:: Entries supplied ::
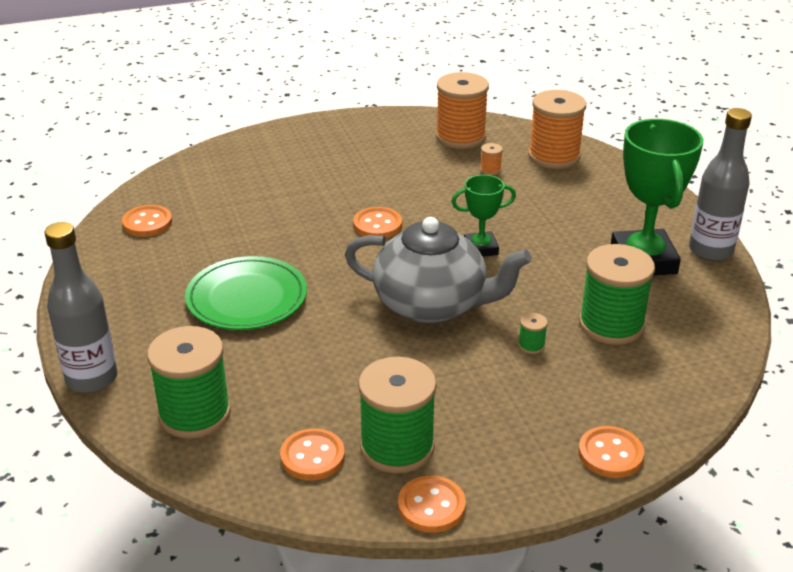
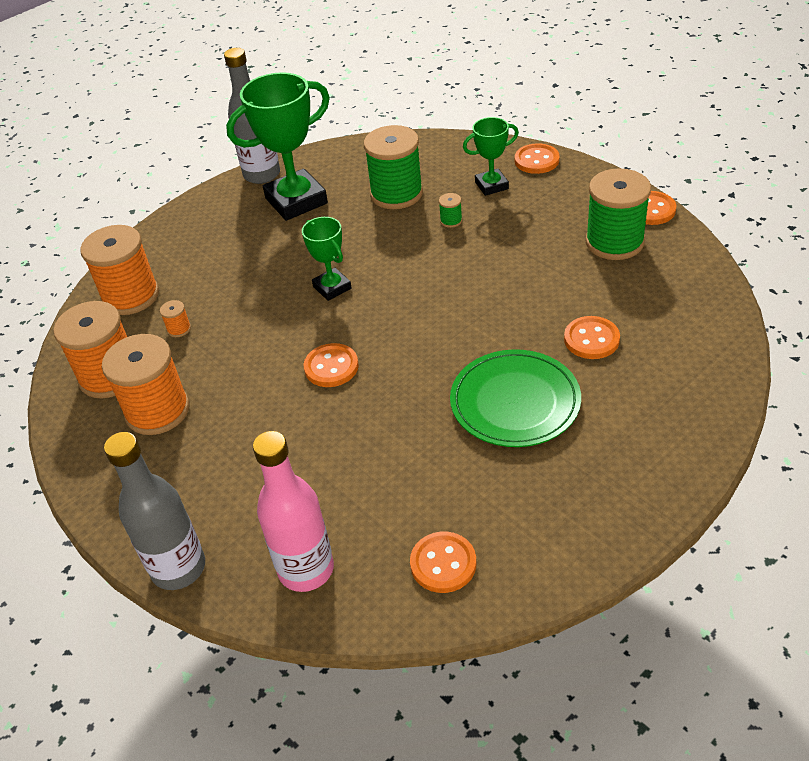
camera: 110 degrees left, 10 degrees up
(92, 379) = (709, 445): grey bottle -> grey bottle (178, 568)
(194, 414) = (683, 355): green spool -> none
(204, 176) = (306, 569): none -> pink bottle
(312, 456) = (662, 275): orange button -> orange button (591, 339)
(403, 149) = (157, 411): none -> orange spool
(432, 305) = (437, 285): grey teapot -> none
(579, 397) = (491, 185): none -> green trophy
:::
Request »
From the listing above, pick out every line containing "orange".

Result of the task »
(312, 456) = (662, 275): orange button -> orange button (591, 339)
(403, 149) = (157, 411): none -> orange spool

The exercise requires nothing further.